(Excerpts from a listing of spatial question data)
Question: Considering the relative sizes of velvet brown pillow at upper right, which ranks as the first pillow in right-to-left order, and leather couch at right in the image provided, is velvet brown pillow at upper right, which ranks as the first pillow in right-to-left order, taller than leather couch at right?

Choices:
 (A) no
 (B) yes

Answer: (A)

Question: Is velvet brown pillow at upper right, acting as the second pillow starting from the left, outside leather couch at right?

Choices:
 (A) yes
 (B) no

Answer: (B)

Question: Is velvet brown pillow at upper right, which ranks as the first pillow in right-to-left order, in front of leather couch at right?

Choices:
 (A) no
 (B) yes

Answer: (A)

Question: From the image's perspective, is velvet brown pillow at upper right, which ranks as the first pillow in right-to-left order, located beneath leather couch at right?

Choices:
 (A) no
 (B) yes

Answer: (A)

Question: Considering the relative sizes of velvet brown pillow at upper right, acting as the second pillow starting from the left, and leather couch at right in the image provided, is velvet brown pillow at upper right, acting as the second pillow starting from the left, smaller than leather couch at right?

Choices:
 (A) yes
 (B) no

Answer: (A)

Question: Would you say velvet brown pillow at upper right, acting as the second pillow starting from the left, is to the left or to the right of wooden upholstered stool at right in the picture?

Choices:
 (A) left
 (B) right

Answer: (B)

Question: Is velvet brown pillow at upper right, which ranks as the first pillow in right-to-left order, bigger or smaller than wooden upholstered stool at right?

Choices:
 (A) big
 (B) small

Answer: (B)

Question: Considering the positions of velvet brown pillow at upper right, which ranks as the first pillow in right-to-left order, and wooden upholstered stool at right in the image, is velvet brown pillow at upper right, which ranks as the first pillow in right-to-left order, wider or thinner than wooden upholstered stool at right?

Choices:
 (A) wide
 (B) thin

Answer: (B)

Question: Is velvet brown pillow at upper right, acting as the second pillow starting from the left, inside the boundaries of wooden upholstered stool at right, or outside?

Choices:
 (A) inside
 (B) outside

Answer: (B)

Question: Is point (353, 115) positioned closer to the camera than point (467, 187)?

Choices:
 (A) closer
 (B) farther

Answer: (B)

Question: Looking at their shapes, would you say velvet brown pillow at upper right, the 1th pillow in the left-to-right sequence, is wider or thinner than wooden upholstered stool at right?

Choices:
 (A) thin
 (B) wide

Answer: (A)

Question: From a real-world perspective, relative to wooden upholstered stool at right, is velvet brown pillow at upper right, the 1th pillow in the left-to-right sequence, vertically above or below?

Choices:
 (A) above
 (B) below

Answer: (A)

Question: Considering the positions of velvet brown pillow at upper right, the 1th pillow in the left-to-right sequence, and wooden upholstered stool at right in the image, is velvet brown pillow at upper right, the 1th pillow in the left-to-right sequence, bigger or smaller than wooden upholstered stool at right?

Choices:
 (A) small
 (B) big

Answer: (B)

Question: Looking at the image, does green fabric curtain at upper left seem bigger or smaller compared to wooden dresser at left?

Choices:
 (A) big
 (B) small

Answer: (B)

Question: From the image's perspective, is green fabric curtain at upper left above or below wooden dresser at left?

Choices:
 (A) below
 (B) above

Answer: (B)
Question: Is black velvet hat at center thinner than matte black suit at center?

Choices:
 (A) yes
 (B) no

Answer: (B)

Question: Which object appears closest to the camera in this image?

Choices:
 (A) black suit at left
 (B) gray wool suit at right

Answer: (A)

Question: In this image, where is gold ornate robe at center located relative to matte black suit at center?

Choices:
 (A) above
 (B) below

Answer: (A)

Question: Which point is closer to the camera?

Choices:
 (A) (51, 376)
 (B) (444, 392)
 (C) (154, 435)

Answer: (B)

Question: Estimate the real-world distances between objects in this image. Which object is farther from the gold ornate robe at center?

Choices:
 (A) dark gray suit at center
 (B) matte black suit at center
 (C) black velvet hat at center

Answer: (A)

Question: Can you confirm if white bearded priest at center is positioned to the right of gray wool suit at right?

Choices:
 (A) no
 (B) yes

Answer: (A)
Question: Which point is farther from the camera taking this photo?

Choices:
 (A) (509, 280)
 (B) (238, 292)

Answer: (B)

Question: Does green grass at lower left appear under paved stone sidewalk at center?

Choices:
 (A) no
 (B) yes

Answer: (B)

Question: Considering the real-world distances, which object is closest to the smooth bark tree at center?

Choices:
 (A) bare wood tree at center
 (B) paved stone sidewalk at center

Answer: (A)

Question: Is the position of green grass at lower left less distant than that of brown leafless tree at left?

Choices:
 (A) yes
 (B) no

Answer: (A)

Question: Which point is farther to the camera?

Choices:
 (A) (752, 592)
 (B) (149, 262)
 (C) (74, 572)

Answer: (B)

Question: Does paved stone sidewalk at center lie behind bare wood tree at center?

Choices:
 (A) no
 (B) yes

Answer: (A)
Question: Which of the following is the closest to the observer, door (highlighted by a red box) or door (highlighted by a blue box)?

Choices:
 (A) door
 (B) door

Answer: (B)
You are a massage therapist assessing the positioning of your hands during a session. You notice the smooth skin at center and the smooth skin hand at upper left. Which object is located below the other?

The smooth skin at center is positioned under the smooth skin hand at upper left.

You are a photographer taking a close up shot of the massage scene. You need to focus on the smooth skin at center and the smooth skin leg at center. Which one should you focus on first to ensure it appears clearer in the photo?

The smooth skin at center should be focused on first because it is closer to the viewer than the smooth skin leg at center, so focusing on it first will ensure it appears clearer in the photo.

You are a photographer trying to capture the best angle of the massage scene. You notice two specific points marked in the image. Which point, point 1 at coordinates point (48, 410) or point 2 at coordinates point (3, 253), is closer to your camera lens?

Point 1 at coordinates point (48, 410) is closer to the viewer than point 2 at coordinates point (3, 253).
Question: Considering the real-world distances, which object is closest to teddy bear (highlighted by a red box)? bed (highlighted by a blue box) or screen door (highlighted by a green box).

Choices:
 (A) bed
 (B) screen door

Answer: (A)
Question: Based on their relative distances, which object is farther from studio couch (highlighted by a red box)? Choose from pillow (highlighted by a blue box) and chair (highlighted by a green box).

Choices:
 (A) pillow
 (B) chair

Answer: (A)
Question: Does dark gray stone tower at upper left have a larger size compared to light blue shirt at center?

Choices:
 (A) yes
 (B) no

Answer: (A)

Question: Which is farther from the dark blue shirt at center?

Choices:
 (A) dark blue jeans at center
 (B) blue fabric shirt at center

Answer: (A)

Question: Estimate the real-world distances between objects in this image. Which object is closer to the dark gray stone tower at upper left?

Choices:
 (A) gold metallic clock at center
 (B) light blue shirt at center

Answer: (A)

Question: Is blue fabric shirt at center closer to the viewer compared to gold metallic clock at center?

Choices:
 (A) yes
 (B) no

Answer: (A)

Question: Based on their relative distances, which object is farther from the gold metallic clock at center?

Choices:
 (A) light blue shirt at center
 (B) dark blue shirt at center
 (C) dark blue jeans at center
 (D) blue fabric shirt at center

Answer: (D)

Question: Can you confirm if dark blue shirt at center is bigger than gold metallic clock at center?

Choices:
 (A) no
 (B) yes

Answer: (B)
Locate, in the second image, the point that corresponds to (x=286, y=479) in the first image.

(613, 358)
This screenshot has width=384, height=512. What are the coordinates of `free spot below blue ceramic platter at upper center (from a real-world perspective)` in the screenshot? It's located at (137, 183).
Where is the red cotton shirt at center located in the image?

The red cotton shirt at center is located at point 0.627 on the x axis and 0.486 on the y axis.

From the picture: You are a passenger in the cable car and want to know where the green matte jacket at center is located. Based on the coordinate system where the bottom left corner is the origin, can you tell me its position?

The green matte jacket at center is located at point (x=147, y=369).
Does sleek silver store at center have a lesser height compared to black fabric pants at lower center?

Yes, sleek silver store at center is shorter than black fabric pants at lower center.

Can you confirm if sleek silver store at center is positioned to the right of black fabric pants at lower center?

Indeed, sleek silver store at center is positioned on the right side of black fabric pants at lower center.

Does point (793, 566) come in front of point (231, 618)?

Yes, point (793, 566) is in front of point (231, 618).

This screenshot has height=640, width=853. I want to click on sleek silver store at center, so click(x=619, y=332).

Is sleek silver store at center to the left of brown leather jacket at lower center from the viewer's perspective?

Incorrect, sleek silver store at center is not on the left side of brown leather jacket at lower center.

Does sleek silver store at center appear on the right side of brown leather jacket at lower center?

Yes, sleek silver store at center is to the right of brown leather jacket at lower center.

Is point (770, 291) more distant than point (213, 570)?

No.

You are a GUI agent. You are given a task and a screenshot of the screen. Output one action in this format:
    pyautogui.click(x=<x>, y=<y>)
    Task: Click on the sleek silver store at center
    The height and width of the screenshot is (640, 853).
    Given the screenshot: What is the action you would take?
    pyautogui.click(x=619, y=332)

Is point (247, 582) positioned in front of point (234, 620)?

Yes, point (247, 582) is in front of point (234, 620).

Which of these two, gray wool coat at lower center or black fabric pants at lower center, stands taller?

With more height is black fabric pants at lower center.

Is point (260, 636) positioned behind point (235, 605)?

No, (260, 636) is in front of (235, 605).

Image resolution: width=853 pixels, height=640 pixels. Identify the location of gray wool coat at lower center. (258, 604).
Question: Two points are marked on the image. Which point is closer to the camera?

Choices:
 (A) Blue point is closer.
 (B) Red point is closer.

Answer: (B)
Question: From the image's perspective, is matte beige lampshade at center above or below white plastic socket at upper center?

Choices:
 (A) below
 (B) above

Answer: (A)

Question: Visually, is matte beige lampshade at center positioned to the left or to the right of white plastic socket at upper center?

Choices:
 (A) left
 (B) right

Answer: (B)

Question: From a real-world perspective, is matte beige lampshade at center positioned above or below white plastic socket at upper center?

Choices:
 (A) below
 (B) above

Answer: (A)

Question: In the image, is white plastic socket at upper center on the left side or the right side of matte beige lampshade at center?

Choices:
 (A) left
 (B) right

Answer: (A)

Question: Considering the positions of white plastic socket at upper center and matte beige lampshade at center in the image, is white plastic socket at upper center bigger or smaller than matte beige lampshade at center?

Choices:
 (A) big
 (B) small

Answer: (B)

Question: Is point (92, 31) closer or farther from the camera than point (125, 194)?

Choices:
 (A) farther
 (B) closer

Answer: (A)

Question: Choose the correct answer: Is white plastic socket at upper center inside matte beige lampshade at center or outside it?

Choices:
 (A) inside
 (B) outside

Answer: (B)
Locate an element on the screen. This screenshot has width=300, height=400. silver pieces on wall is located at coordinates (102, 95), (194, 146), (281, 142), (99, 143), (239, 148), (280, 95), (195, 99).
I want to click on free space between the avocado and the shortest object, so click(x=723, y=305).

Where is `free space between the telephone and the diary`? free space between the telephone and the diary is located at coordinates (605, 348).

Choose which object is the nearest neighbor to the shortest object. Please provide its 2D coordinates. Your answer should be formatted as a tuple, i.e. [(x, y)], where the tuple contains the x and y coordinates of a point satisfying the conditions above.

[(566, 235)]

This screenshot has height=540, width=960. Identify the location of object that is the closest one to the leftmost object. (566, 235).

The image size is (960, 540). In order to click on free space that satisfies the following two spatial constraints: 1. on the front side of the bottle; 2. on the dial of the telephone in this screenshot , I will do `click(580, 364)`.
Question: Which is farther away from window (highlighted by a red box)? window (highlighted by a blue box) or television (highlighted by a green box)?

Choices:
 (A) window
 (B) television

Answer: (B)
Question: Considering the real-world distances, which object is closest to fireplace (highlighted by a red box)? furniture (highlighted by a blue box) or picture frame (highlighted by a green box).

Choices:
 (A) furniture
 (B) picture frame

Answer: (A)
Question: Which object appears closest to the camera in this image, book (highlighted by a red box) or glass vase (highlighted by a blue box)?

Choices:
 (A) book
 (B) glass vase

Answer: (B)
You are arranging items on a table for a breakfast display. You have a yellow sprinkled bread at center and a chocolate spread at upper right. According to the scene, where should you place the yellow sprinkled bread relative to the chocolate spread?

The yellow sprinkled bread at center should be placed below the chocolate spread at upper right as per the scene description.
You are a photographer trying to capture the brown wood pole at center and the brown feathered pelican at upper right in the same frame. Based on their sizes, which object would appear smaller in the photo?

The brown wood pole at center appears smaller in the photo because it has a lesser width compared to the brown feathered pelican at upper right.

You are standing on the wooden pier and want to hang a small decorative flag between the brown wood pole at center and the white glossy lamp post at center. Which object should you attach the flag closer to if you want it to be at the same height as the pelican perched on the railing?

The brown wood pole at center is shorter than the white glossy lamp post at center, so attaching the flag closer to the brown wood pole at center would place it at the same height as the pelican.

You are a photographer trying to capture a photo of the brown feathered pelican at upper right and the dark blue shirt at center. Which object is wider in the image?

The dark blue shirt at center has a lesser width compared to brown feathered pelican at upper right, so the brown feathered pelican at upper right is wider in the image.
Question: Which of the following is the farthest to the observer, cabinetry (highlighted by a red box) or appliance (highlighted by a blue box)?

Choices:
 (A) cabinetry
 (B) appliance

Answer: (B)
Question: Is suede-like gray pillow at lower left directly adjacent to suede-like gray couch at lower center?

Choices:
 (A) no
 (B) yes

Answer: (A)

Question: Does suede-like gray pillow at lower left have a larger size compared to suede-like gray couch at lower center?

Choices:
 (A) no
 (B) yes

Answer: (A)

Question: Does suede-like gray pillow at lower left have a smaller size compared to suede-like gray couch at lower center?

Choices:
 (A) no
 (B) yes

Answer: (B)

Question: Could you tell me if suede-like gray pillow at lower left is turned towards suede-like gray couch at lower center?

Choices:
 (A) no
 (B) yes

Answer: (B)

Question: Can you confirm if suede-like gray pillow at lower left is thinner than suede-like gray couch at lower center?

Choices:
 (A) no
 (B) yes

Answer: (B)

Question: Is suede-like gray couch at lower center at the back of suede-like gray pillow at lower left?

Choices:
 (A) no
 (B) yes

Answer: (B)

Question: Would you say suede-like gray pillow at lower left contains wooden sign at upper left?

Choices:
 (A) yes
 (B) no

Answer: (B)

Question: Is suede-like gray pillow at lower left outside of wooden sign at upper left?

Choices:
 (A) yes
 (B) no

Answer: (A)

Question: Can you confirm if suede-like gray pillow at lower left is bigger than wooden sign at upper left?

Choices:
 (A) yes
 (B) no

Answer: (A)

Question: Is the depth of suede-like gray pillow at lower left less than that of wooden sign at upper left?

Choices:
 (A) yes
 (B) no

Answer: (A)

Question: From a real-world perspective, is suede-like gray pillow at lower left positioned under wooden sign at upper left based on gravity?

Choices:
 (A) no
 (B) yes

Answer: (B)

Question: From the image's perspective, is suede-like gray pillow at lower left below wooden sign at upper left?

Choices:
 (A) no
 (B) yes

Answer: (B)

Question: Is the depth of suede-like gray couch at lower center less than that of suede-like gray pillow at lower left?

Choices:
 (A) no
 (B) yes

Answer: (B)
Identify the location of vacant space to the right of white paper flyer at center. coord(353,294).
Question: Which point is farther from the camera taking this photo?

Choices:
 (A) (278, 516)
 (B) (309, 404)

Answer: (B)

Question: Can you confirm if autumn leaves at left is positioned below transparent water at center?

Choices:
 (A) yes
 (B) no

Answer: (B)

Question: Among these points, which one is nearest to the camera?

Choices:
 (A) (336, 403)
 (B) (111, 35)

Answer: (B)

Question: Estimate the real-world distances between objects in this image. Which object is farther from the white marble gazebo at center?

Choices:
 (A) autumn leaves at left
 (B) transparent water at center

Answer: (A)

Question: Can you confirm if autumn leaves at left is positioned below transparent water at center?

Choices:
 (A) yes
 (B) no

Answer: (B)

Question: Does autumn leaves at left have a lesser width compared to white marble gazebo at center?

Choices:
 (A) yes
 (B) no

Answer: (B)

▶ **Exercise aim**
Copy out the lines of the listing above word for word, from the line that contains "This screenshot has height=640, width=853." through the line that contains "No, (260, 636) is in front of (235, 605).", with both of those lines included.

▶ **Result of this task**
This screenshot has height=640, width=853. I want to click on sleek silver store at center, so click(x=619, y=332).

Is sleek silver store at center to the left of brown leather jacket at lower center from the viewer's perspective?

Incorrect, sleek silver store at center is not on the left side of brown leather jacket at lower center.

Does sleek silver store at center appear on the right side of brown leather jacket at lower center?

Yes, sleek silver store at center is to the right of brown leather jacket at lower center.

Is point (770, 291) more distant than point (213, 570)?

No.

You are a GUI agent. You are given a task and a screenshot of the screen. Output one action in this format:
    pyautogui.click(x=<x>, y=<y>)
    Task: Click on the sleek silver store at center
    The height and width of the screenshot is (640, 853).
    Given the screenshot: What is the action you would take?
    pyautogui.click(x=619, y=332)

Is point (247, 582) positioned in front of point (234, 620)?

Yes, point (247, 582) is in front of point (234, 620).

Which of these two, gray wool coat at lower center or black fabric pants at lower center, stands taller?

With more height is black fabric pants at lower center.

Is point (260, 636) positioned behind point (235, 605)?

No, (260, 636) is in front of (235, 605).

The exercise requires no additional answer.